What lines in the records below contain the string "degrees"? Copy every one.

[[ Supplied data, beginning ]]

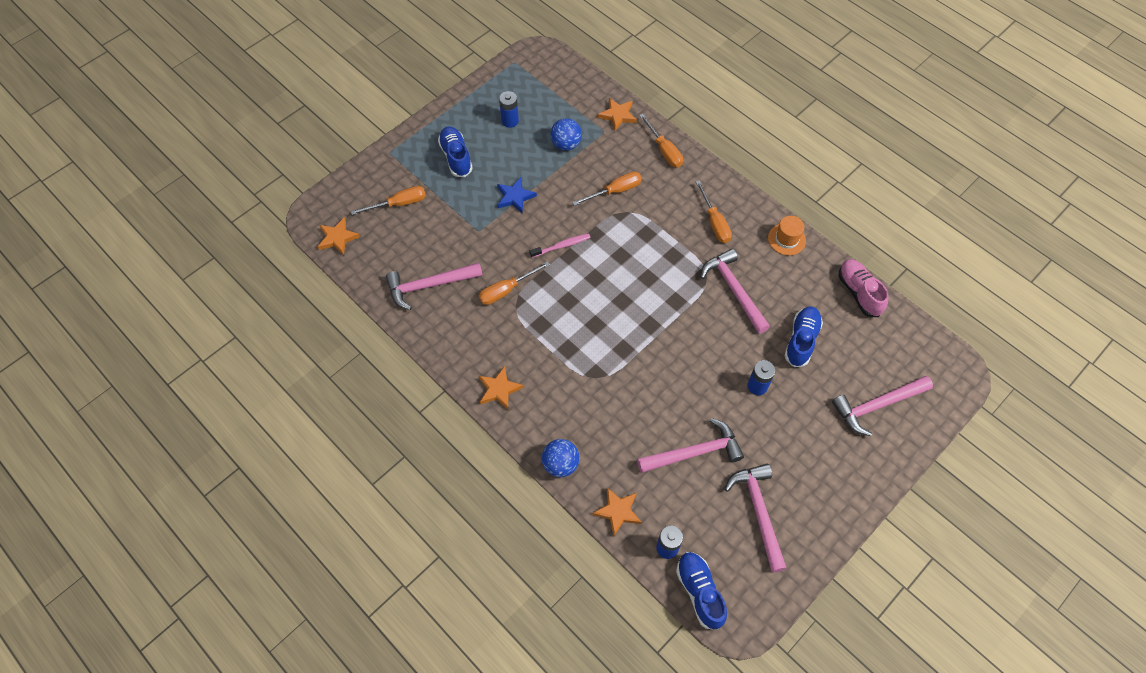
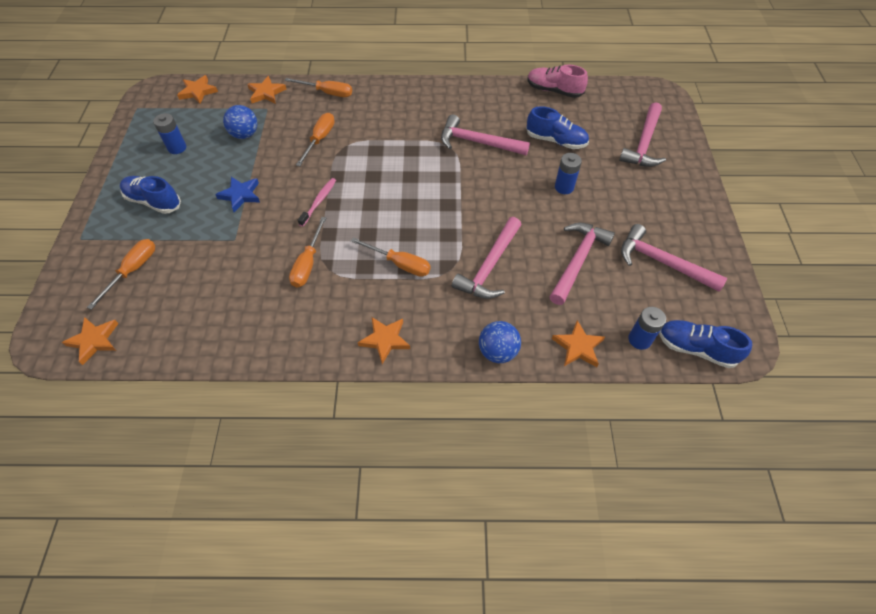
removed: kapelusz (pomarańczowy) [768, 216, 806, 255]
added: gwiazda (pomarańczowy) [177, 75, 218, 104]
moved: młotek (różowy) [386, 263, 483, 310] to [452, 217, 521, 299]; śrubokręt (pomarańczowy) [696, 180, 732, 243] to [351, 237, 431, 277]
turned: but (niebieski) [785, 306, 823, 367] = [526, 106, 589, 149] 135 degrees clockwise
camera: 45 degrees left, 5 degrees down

[[ Supplied data, end ]]

**Solved exercise**
turned: but (niebieski) [785, 306, 823, 367] = [526, 106, 589, 149] 135 degrees clockwise
camera: 45 degrees left, 5 degrees down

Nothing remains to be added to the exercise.